TASK GOAL:
Line by line, copy the records below exactly and leave the pictures out.

Data extracted from a collection:
────────────────

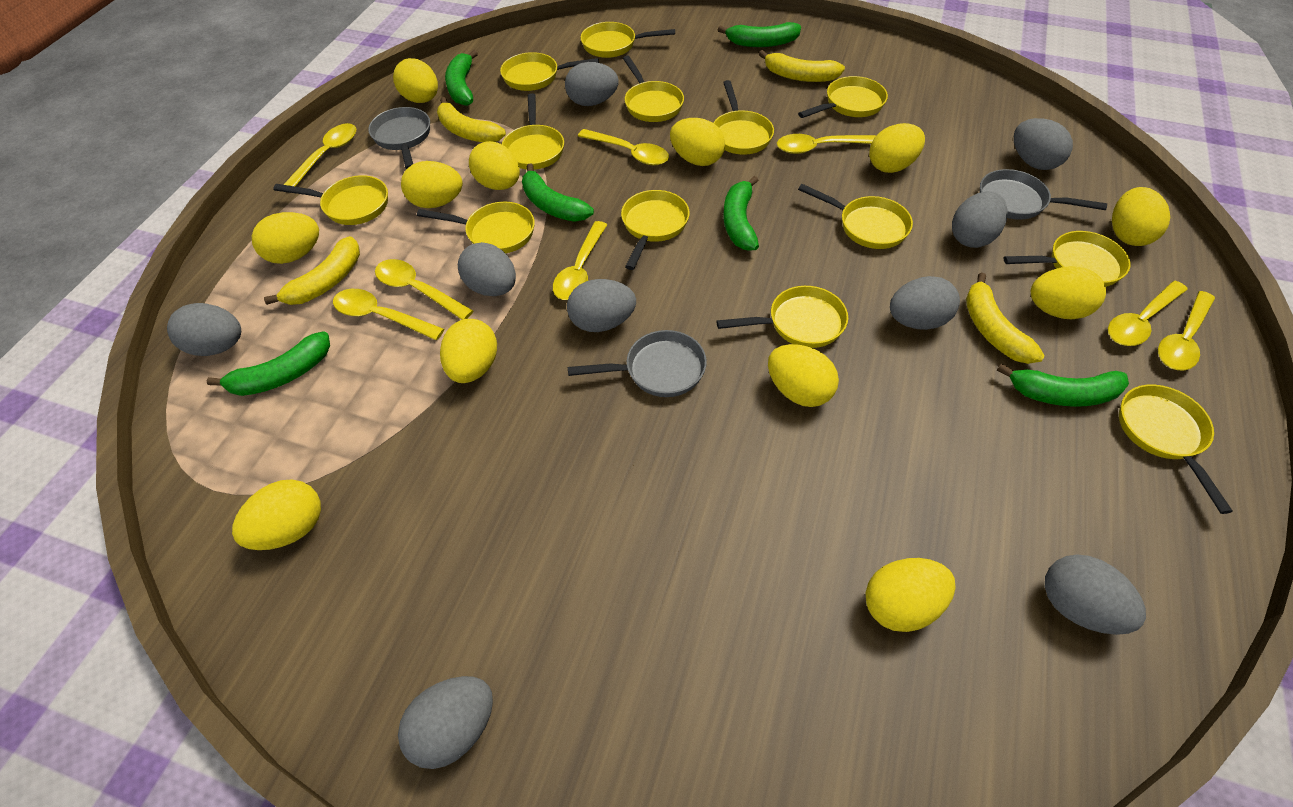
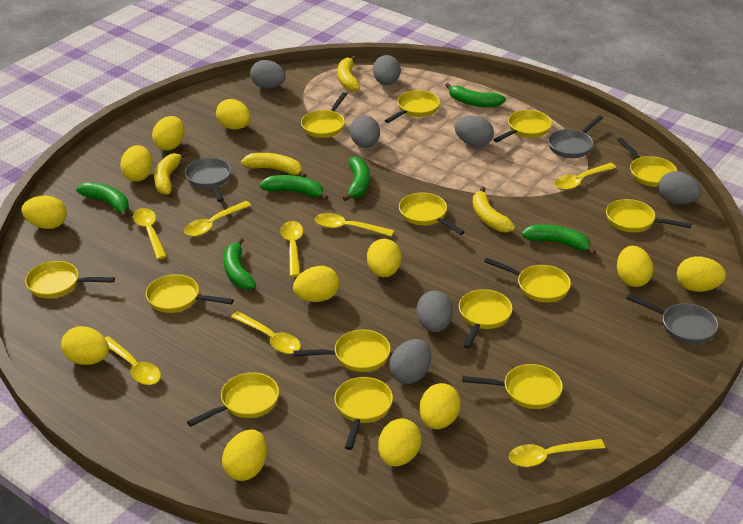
grey egg: 9 -> 7
yellow pan: 13 -> 14

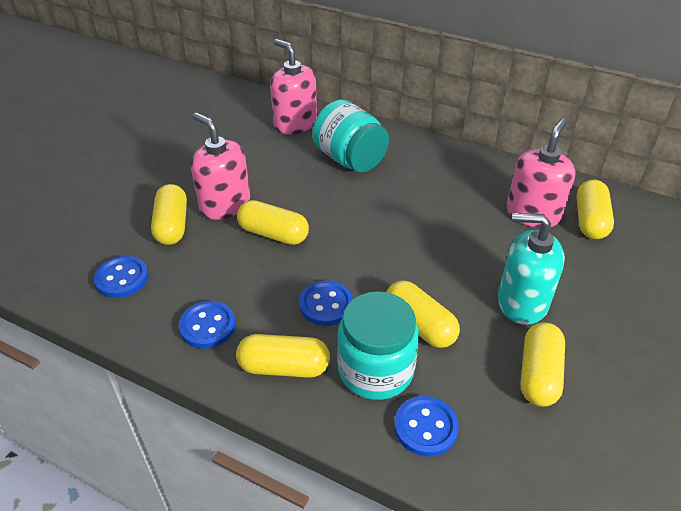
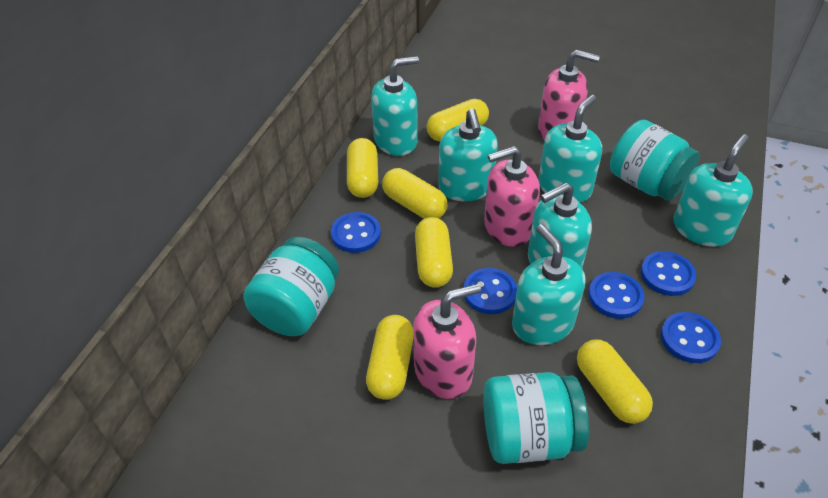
blue button: 4 -> 5
turquoise jar: 2 -> 3
turquoise soap dispenser: 1 -> 6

────────────────

TASK OUTPUT:
grey egg: 9 -> 7
yellow pan: 13 -> 14

blue button: 4 -> 5
turquoise jar: 2 -> 3
turquoise soap dispenser: 1 -> 6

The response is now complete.